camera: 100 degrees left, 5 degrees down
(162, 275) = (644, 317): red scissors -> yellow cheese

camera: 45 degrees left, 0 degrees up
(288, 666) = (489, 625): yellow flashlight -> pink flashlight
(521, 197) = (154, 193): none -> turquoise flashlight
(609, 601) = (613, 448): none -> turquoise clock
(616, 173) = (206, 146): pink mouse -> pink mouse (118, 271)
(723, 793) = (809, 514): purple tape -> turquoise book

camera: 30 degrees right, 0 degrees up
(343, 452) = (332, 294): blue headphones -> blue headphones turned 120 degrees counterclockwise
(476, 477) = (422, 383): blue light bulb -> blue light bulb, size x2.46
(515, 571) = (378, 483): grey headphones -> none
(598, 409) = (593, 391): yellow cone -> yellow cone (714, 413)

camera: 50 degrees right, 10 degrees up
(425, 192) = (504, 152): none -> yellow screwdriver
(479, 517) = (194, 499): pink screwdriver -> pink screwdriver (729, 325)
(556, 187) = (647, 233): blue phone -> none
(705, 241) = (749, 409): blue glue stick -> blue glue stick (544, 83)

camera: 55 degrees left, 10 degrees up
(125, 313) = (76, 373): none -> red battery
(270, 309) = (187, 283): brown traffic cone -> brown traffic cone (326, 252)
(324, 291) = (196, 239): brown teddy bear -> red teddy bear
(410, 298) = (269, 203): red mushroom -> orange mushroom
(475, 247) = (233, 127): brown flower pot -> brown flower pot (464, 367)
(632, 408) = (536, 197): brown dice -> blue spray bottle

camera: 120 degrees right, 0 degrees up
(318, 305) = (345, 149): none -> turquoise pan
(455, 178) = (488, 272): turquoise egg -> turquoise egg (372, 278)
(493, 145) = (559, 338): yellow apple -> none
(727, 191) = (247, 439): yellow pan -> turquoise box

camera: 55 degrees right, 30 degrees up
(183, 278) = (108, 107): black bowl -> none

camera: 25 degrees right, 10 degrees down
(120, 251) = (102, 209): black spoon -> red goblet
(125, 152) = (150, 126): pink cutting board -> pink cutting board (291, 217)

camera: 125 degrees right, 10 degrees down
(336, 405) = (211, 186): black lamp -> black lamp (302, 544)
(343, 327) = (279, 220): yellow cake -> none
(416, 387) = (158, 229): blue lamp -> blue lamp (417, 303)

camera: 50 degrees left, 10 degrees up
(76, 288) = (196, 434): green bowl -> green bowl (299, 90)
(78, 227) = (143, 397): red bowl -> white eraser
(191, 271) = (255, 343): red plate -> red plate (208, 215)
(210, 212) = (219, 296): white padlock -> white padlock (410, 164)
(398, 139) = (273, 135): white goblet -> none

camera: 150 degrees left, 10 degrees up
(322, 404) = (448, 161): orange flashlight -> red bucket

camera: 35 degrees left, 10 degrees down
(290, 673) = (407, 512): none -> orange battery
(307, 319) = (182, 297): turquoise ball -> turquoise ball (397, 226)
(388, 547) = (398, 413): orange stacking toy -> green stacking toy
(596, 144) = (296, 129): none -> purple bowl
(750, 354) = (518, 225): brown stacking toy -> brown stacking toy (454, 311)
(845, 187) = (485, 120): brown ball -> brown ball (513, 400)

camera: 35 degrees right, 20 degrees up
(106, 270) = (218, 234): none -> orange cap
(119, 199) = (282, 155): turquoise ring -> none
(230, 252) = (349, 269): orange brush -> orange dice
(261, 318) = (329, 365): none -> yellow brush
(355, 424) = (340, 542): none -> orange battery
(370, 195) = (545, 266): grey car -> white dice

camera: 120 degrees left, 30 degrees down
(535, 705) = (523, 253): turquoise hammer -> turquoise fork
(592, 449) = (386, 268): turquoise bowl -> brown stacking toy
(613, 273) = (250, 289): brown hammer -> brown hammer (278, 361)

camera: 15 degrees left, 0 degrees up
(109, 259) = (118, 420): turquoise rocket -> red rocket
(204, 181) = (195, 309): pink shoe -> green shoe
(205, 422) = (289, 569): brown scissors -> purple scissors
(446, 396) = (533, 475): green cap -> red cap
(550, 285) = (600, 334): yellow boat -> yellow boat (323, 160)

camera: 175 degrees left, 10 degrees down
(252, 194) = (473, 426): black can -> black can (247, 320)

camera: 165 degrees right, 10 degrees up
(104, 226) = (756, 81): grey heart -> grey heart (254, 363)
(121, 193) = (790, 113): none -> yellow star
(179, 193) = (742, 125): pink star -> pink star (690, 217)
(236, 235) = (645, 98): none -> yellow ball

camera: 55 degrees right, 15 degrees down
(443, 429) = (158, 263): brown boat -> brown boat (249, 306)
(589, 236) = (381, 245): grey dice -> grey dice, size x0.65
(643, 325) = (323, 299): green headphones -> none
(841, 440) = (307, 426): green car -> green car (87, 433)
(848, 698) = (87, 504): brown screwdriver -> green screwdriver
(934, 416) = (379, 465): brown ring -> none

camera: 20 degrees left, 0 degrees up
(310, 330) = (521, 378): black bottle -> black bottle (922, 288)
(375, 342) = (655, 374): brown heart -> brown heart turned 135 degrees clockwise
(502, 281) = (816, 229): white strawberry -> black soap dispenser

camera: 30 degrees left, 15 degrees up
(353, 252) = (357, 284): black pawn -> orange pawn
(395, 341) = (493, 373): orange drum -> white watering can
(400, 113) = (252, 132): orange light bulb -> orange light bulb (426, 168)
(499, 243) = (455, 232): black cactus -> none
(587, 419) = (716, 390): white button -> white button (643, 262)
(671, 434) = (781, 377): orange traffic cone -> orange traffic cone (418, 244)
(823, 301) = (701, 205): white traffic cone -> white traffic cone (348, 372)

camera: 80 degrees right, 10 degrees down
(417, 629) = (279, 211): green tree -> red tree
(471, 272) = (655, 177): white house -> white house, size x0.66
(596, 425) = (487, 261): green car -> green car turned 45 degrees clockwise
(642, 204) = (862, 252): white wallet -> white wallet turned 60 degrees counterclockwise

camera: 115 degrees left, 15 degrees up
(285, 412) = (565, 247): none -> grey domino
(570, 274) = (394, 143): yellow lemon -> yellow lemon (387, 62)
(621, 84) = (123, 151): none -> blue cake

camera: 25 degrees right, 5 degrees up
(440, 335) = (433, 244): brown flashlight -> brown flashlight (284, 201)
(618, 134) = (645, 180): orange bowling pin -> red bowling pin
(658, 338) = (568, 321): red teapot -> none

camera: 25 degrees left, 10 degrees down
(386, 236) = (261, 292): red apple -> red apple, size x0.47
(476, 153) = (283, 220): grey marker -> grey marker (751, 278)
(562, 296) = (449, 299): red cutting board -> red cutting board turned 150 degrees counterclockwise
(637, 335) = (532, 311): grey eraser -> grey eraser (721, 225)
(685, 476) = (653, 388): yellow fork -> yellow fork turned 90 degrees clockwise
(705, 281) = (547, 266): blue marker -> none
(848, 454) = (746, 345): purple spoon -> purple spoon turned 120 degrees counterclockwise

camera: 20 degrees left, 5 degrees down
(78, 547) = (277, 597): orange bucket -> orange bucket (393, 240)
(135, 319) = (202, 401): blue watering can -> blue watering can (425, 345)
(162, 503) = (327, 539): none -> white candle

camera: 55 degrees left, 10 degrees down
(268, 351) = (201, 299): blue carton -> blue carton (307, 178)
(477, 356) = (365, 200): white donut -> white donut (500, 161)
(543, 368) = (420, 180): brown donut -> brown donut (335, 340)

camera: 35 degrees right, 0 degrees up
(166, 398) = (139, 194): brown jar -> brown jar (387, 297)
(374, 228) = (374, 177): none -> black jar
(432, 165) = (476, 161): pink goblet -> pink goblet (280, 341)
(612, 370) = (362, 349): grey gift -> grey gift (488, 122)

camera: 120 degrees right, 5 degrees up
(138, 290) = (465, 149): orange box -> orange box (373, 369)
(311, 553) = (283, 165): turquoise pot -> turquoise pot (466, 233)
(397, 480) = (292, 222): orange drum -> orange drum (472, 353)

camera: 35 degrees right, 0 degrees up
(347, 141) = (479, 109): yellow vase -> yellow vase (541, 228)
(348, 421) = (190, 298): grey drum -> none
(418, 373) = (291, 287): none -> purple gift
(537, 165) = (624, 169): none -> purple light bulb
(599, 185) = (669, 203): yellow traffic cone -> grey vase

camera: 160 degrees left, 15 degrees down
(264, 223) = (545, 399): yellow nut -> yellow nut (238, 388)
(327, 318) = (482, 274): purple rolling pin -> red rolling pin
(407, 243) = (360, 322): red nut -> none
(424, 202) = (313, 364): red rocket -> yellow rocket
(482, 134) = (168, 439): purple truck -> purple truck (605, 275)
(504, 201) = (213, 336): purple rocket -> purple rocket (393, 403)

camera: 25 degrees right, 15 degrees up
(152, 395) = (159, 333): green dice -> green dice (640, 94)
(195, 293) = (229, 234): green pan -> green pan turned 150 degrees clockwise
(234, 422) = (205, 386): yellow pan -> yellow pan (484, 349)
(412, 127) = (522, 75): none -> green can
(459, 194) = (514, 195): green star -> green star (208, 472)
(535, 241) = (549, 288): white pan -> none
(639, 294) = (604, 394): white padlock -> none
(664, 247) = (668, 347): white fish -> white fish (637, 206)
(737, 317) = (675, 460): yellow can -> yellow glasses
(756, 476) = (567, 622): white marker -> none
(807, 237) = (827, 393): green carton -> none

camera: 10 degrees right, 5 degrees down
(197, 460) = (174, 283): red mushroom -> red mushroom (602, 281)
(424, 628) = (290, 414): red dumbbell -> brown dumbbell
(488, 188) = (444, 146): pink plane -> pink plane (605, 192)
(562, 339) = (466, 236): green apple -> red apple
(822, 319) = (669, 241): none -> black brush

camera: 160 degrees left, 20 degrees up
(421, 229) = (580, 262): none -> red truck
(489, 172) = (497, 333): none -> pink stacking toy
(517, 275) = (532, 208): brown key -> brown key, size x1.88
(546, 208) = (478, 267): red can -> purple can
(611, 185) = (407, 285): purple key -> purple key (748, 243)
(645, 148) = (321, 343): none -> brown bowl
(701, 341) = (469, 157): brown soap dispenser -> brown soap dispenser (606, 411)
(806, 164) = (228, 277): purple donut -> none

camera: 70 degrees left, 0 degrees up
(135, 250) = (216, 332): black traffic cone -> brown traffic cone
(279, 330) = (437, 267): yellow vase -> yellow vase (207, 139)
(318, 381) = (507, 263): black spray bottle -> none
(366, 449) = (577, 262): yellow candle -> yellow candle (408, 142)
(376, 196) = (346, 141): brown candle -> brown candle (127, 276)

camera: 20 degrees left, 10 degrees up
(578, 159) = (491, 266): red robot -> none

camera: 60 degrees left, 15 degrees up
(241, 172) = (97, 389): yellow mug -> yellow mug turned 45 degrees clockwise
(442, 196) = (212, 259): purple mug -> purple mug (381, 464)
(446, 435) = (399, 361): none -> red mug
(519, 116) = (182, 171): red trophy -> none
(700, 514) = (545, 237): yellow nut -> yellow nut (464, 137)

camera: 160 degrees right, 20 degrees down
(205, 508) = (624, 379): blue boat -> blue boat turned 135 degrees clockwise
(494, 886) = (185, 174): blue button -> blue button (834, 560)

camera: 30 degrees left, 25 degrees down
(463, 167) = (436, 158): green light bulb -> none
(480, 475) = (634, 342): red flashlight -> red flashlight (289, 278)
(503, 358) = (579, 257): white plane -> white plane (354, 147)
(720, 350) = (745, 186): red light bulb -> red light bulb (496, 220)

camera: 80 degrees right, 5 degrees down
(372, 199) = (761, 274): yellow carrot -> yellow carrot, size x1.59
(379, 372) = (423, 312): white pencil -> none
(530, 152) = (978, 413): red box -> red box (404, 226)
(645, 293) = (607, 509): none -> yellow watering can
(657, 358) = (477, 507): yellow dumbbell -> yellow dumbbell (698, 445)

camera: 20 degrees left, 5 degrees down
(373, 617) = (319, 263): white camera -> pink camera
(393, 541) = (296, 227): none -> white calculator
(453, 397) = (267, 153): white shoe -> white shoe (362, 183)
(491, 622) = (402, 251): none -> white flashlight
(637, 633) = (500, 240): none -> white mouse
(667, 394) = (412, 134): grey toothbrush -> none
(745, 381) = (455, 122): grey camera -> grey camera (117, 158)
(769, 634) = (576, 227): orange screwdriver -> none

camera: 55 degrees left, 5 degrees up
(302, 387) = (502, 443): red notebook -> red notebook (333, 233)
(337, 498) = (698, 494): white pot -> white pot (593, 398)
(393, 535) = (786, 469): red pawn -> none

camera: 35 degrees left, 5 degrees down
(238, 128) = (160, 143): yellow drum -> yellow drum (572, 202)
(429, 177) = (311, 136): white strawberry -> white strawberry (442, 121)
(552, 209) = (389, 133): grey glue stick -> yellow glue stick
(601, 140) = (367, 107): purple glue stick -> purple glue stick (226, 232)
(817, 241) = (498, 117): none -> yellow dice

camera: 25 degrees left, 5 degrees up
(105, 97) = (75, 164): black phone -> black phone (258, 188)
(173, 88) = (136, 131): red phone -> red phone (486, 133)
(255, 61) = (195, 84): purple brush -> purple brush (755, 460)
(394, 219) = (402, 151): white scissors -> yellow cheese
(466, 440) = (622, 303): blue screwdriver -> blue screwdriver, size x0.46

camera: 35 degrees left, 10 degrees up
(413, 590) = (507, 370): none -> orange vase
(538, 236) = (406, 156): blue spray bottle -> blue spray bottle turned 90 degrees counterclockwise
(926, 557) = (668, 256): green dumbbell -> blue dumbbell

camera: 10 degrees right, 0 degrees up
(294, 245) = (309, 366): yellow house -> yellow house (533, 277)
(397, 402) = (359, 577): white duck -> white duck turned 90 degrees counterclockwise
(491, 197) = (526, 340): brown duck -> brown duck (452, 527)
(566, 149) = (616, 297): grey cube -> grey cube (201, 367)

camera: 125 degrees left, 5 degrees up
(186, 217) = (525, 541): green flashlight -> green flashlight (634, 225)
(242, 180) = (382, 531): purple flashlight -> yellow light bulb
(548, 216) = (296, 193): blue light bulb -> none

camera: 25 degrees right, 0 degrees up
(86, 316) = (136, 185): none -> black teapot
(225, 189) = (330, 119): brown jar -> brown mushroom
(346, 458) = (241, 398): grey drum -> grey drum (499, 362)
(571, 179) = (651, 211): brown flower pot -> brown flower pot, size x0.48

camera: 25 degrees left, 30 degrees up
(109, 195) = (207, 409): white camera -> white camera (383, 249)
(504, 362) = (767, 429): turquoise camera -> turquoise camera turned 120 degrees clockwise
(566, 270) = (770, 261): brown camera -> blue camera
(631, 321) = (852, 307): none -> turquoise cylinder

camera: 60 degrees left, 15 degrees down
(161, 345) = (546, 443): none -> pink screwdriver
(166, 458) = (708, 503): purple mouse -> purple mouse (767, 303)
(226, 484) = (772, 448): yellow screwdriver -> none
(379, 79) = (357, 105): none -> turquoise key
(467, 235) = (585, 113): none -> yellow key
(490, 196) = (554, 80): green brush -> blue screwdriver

::::

What is being asked:
Produce a word-for-word copy of everything above from the line holding "(374, 228) = (374, 177): none -> black jar" down to the line holding "(504, 201) = (213, 336): purple", with both of those lines kept.

Response:
(374, 228) = (374, 177): none -> black jar
(432, 165) = (476, 161): pink goblet -> pink goblet (280, 341)
(612, 370) = (362, 349): grey gift -> grey gift (488, 122)

camera: 120 degrees right, 5 degrees up
(138, 290) = (465, 149): orange box -> orange box (373, 369)
(311, 553) = (283, 165): turquoise pot -> turquoise pot (466, 233)
(397, 480) = (292, 222): orange drum -> orange drum (472, 353)

camera: 35 degrees right, 0 degrees up
(347, 141) = (479, 109): yellow vase -> yellow vase (541, 228)
(348, 421) = (190, 298): grey drum -> none
(418, 373) = (291, 287): none -> purple gift
(537, 165) = (624, 169): none -> purple light bulb
(599, 185) = (669, 203): yellow traffic cone -> grey vase

camera: 160 degrees left, 15 degrees down
(264, 223) = (545, 399): yellow nut -> yellow nut (238, 388)
(327, 318) = (482, 274): purple rolling pin -> red rolling pin
(407, 243) = (360, 322): red nut -> none
(424, 202) = (313, 364): red rocket -> yellow rocket
(482, 134) = (168, 439): purple truck -> purple truck (605, 275)
(504, 201) = (213, 336): purple rocket -> purple rocket (393, 403)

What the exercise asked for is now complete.